**EXTRACTED DATA:**

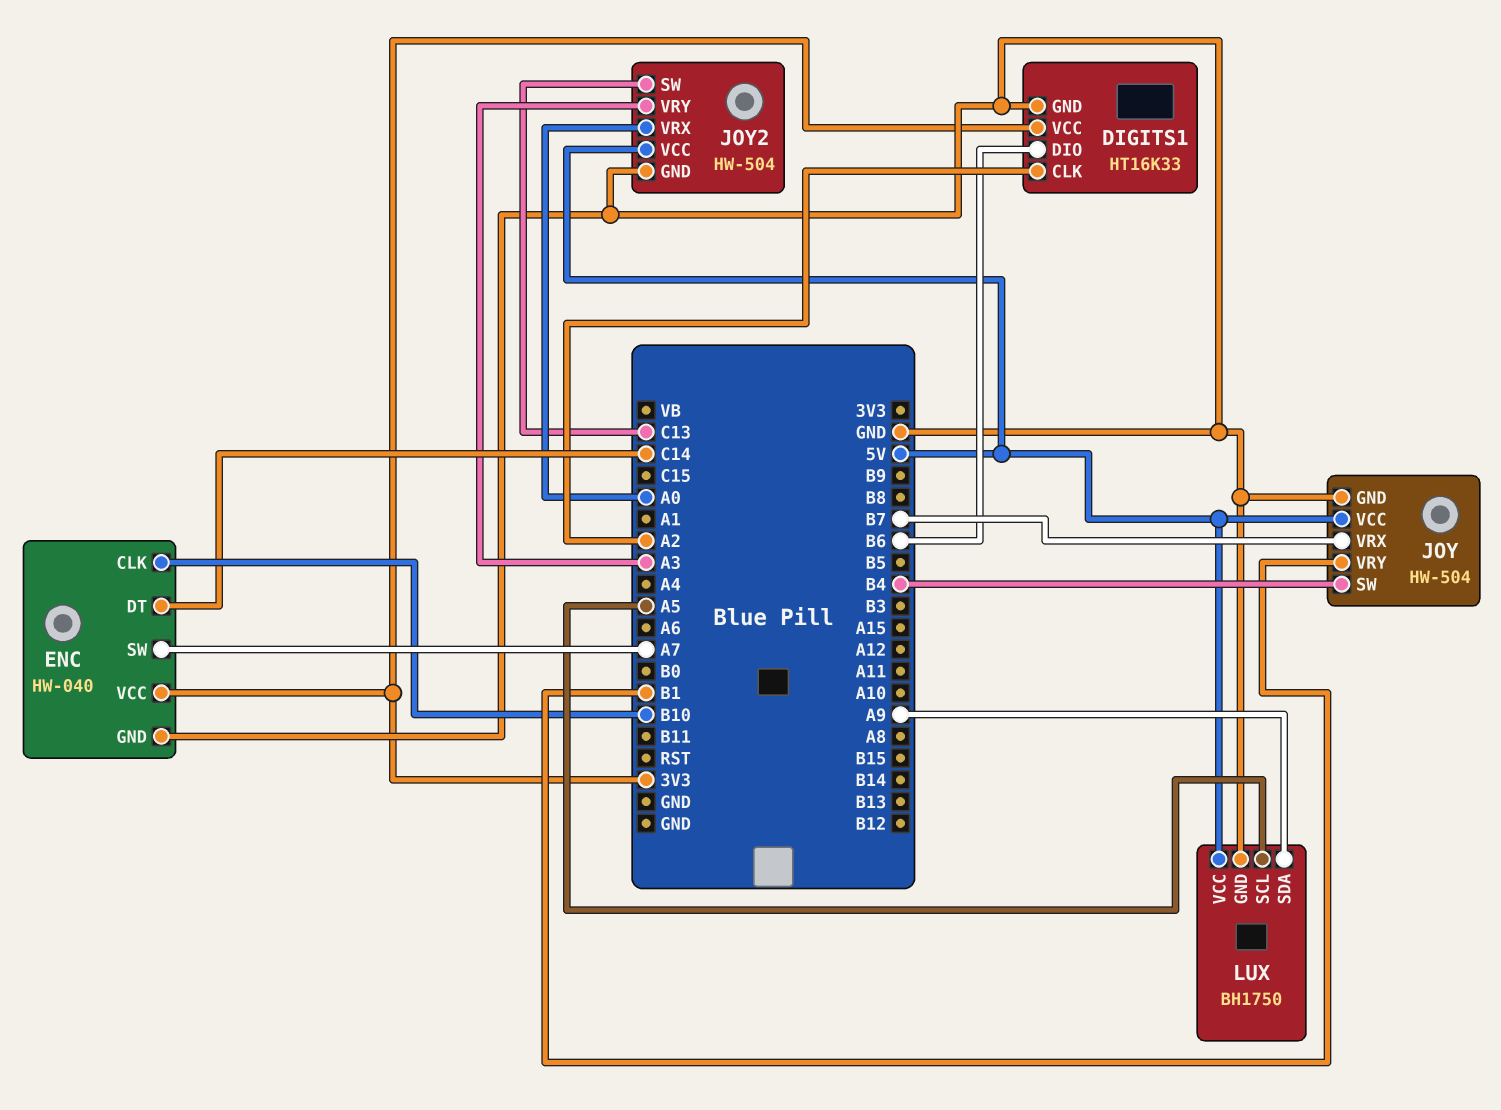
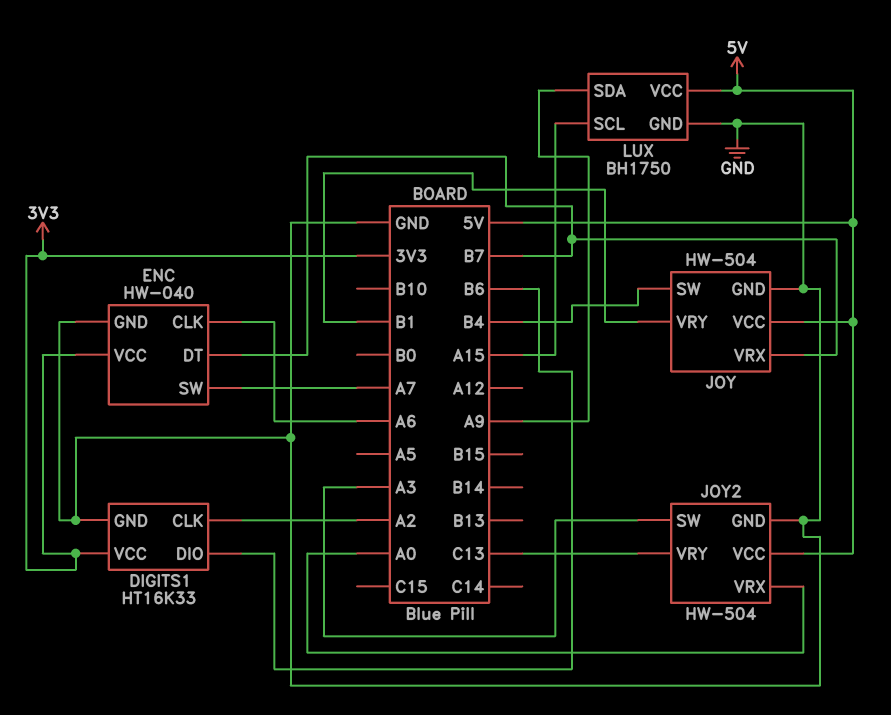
ENC pin CLK: B10 -> A6
ENC pin DT: C14 -> B7
JOY2 pin SW: C13 -> A3
JOY2 pin VRY: A3 -> C13
LUX pin SCL: A5 -> A15

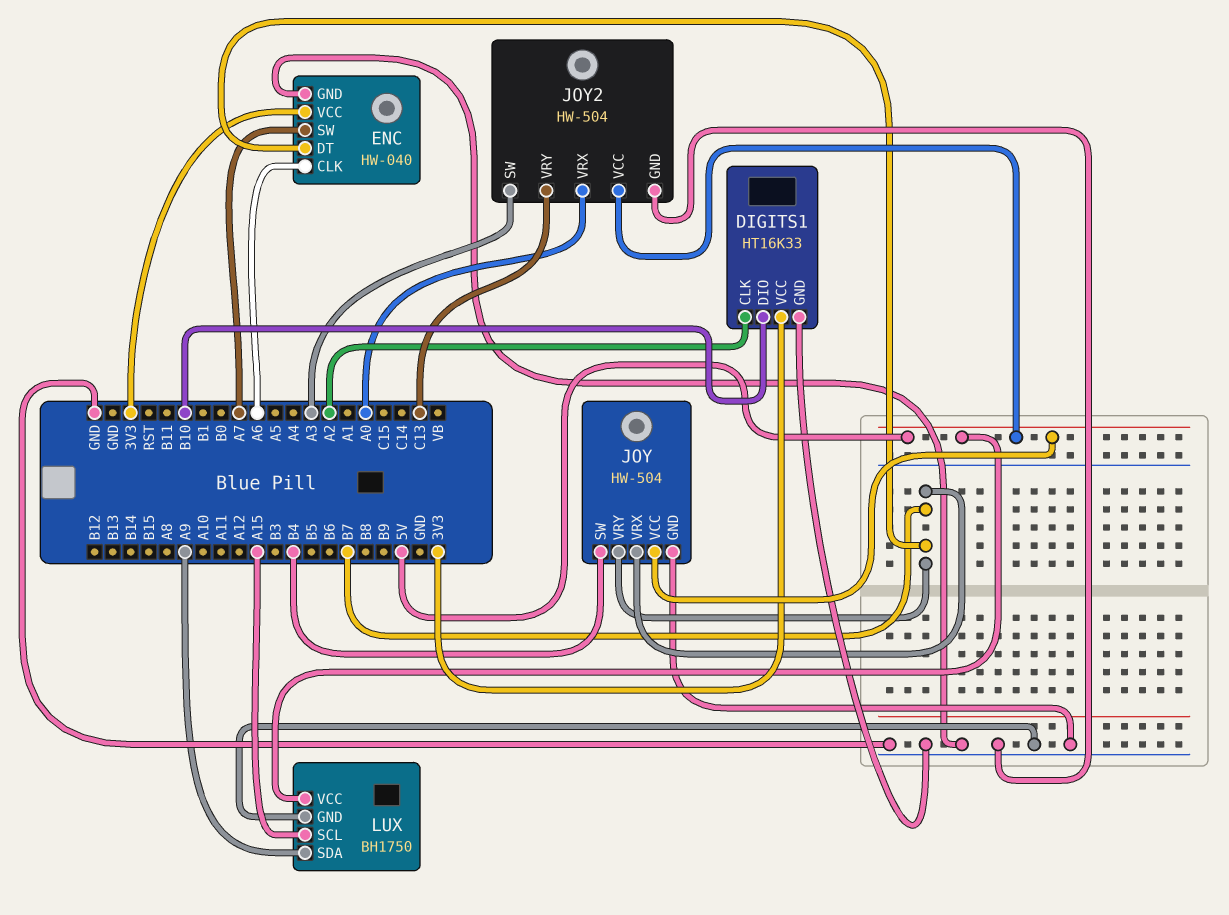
DIGITS1 pin DIO: B6 -> B10
JOY pin VRY: B1 -> B7

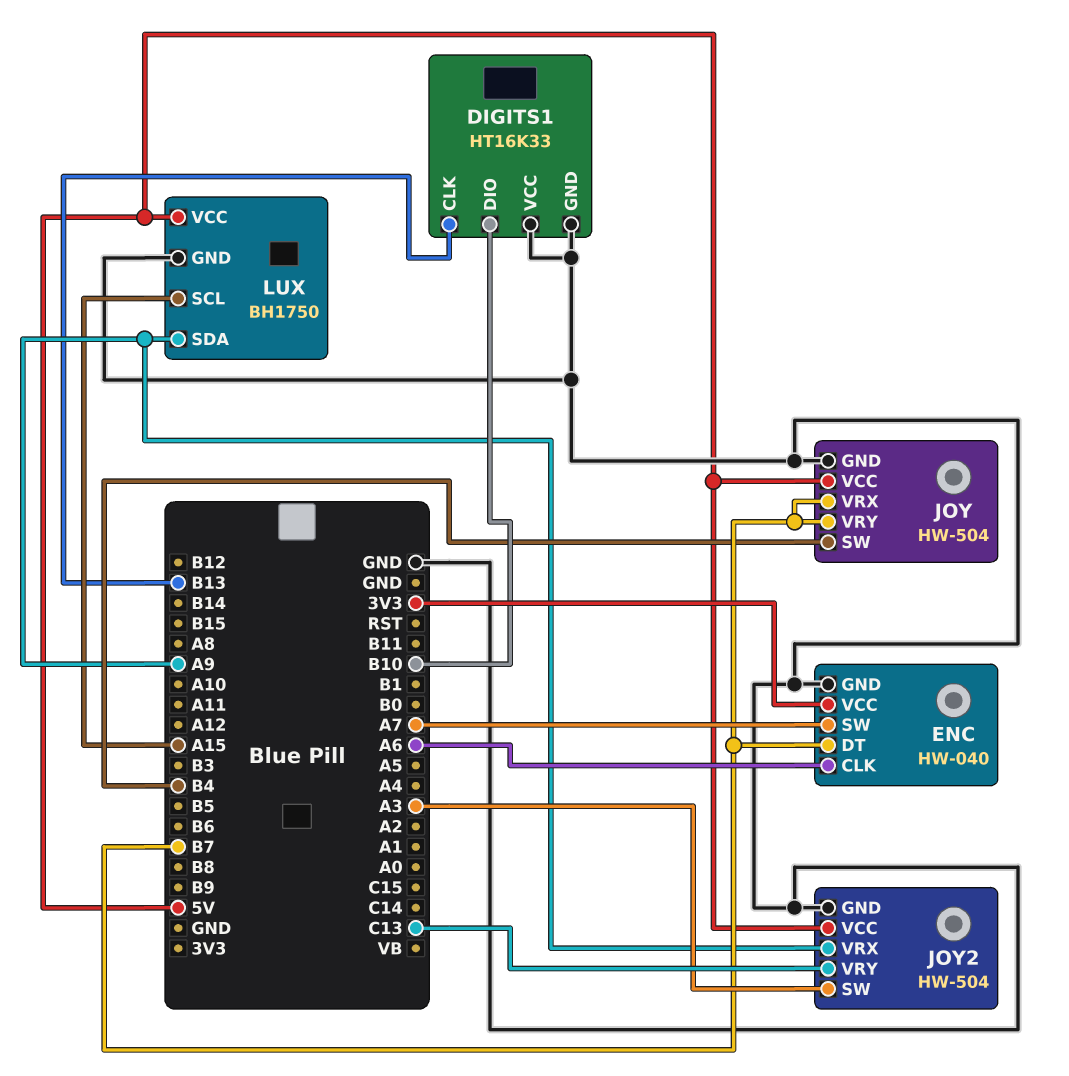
DIGITS1 pin CLK: A2 -> B13
DIGITS1 pin VCC: 3V3 -> GND
JOY2 pin VRX: A0 -> A9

**THE TASK:** Return only what runs from the line containing "DIGITS1 pin CLK: A2 -> B13" to the last line of the records above, both ends included, exactly as written.

**EXERCISE ANSWER:**
DIGITS1 pin CLK: A2 -> B13
DIGITS1 pin VCC: 3V3 -> GND
JOY2 pin VRX: A0 -> A9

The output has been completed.